§ TASK PROMPT
In the entries, find all lines that hold the word "none" and copy them.

§ SUPPLIED INFORMATION
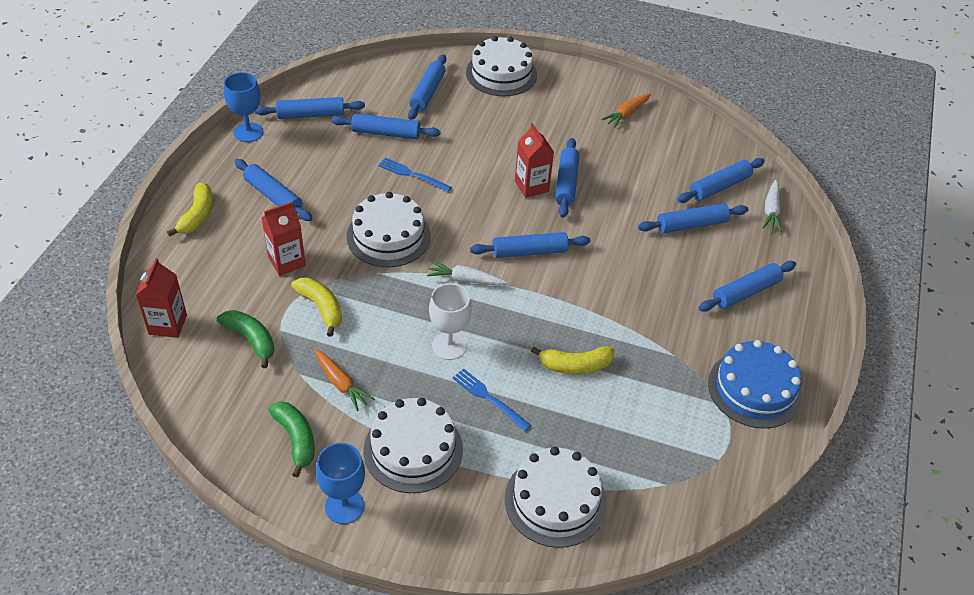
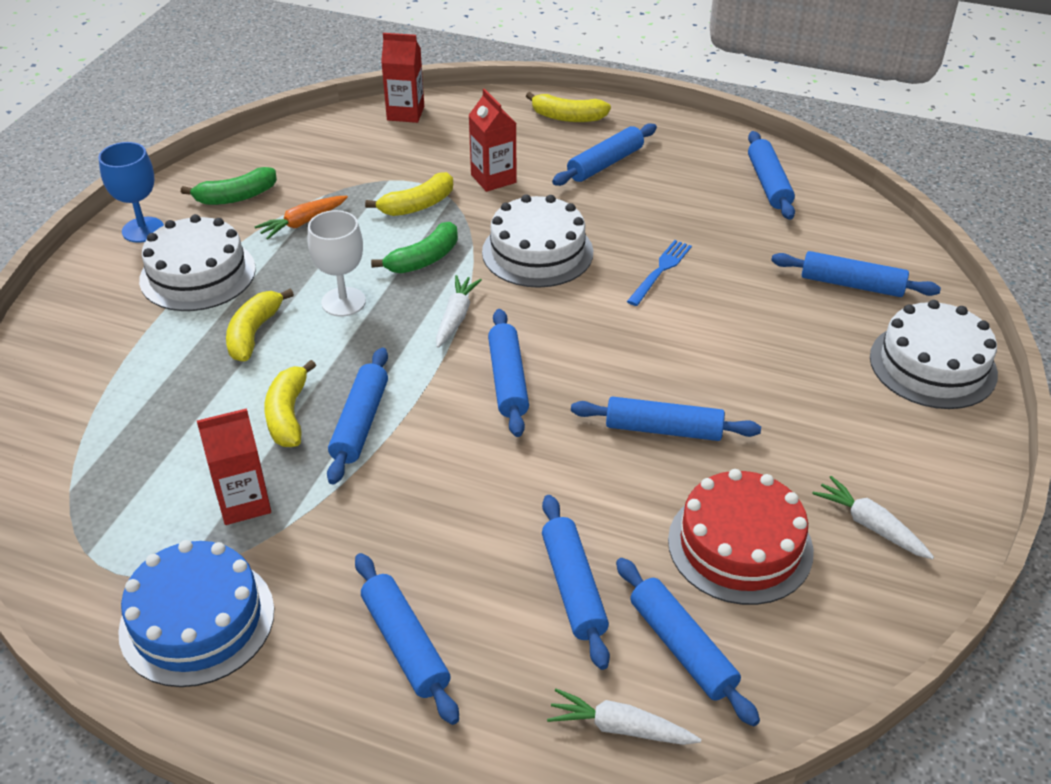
camera: 95 degrees right, 5 degrees down
(248, 132) = (721, 140): blue goblet -> none
(251, 340) = (377, 162): green banana -> green banana (424, 259)
(386, 133) = (745, 246): blue rolling pin -> blue rolling pin (360, 423)
(489, 398) = (254, 333): blue fork -> yellow banana
(531, 186) = (651, 389): red carton -> red carton (244, 502)
(555, 500) = (87, 383): white cake -> none
(626, 114) = (870, 525): orange carrot -> white carrot
(649, 160) = (740, 545): none -> red cake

§ EXERCISE ANSWER
(248, 132) = (721, 140): blue goblet -> none
(555, 500) = (87, 383): white cake -> none
(649, 160) = (740, 545): none -> red cake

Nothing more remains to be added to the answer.